What you have to do: Could you edit the stretch from the line containing "pink triangle at" through the end of the data, swapping "semicircle" for "half-circle" and leaving everything else untouched? Omit the pictures from your answer.

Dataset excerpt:
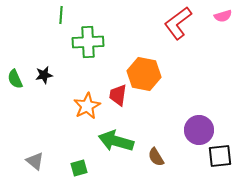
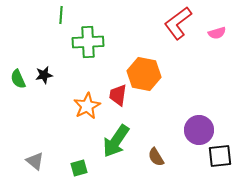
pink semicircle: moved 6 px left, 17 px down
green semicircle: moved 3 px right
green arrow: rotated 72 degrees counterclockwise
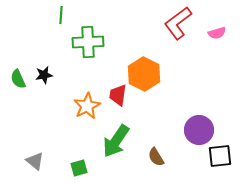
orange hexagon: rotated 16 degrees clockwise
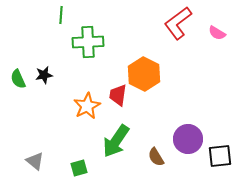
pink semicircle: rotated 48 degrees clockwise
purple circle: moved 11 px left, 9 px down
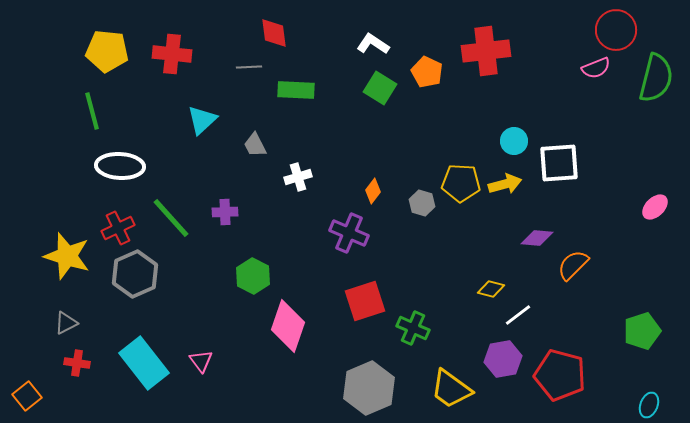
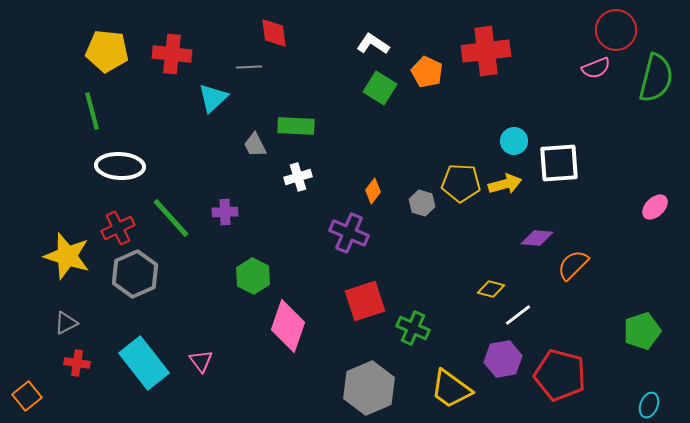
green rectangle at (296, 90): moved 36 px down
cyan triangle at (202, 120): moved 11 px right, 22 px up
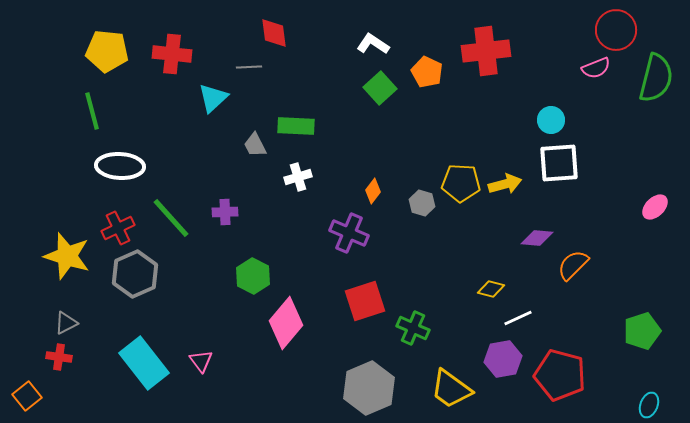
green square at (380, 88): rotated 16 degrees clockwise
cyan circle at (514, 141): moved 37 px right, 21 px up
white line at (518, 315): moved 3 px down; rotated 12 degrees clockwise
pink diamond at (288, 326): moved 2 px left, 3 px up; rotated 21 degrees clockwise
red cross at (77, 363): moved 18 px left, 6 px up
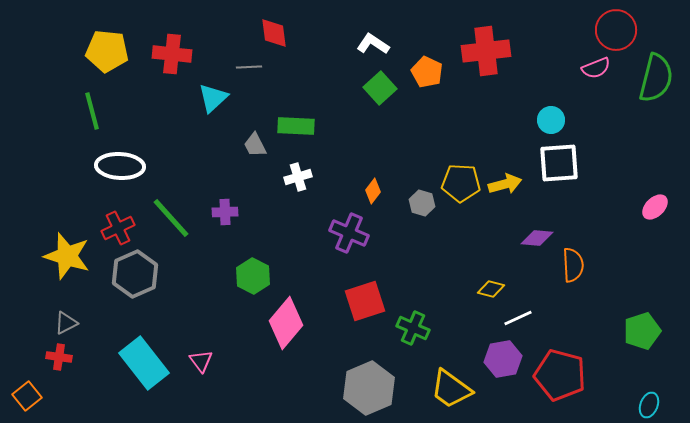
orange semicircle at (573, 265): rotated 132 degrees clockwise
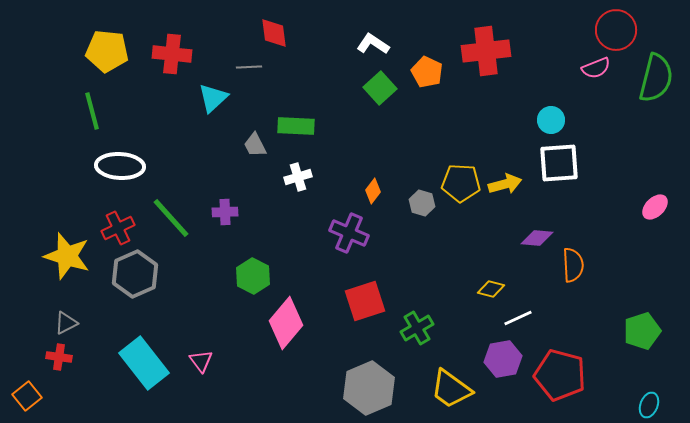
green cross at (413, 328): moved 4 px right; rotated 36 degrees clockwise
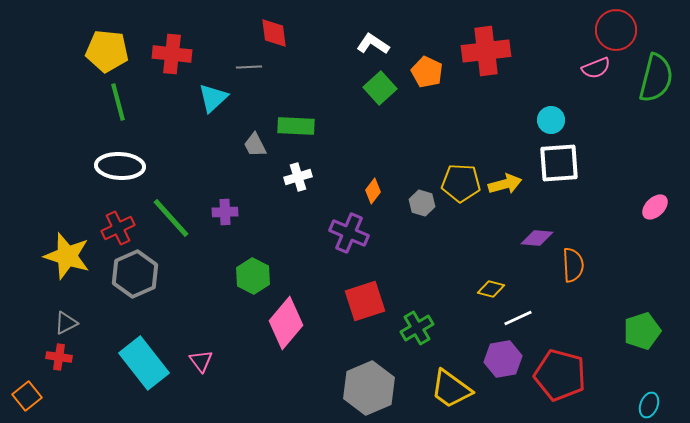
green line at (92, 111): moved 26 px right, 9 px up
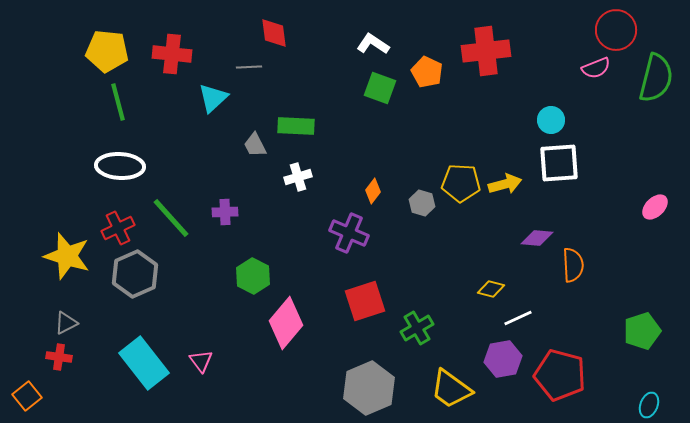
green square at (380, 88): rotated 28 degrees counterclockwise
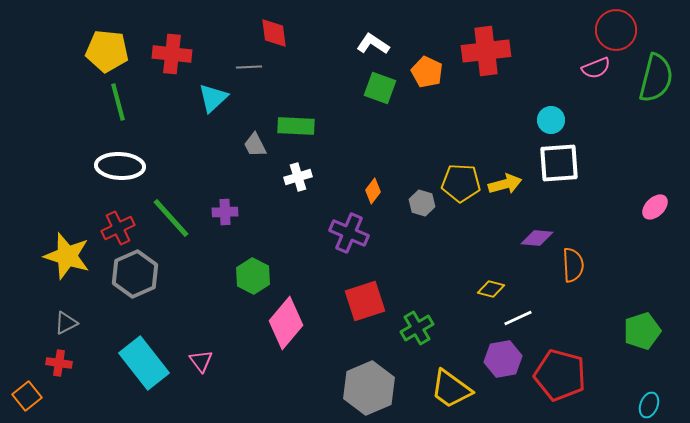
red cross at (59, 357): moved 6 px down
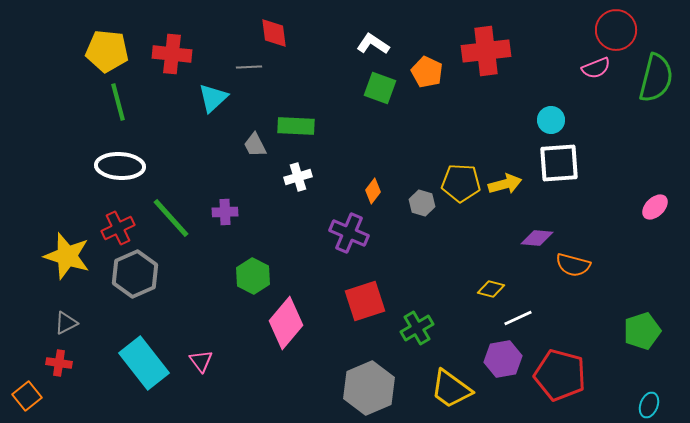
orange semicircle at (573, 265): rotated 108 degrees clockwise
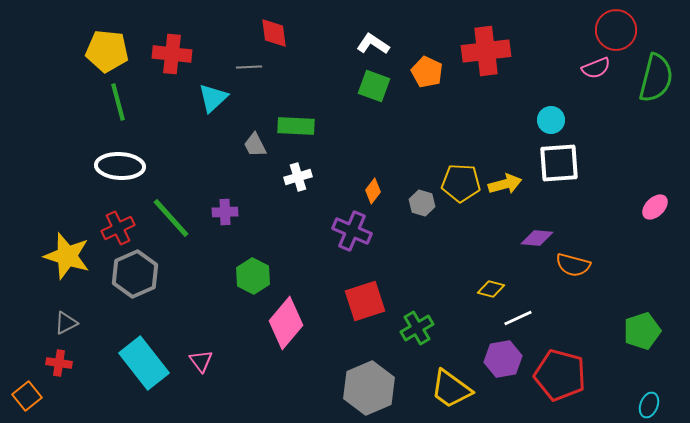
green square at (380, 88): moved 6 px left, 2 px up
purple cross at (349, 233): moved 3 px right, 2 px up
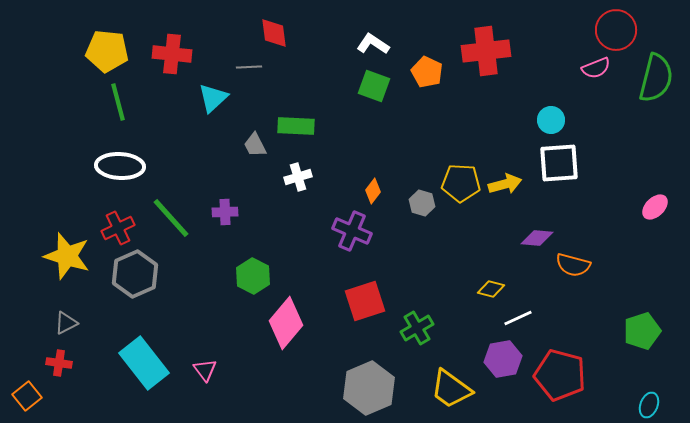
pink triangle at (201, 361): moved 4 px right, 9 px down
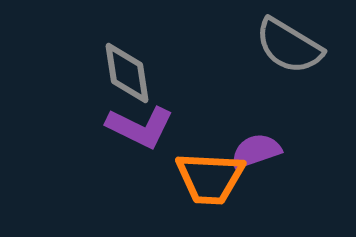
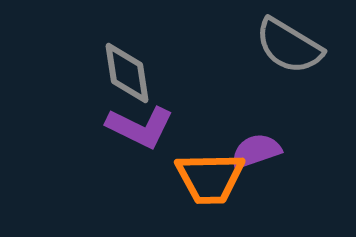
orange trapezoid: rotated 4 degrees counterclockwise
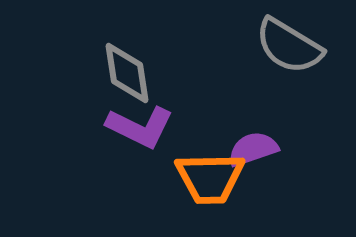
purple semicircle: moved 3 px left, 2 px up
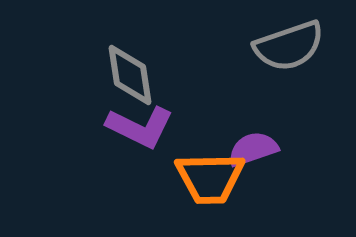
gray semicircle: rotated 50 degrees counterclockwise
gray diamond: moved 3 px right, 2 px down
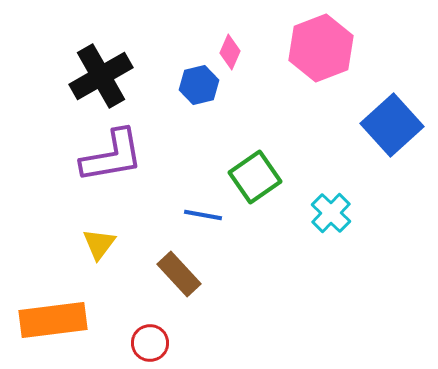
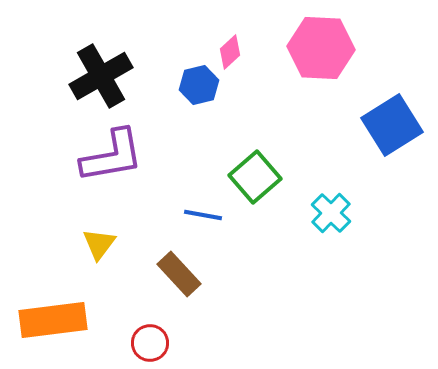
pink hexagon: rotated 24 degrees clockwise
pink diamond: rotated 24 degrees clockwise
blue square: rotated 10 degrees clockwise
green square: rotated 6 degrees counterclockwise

Worked solution:
pink triangle at (201, 361): moved 4 px right, 9 px down
orange trapezoid: rotated 4 degrees counterclockwise
purple half-circle: moved 3 px left, 2 px up
gray half-circle: rotated 50 degrees counterclockwise
gray diamond: moved 3 px right, 2 px down
pink hexagon: rotated 24 degrees clockwise
pink diamond: rotated 24 degrees clockwise
blue square: rotated 10 degrees clockwise
green square: rotated 6 degrees counterclockwise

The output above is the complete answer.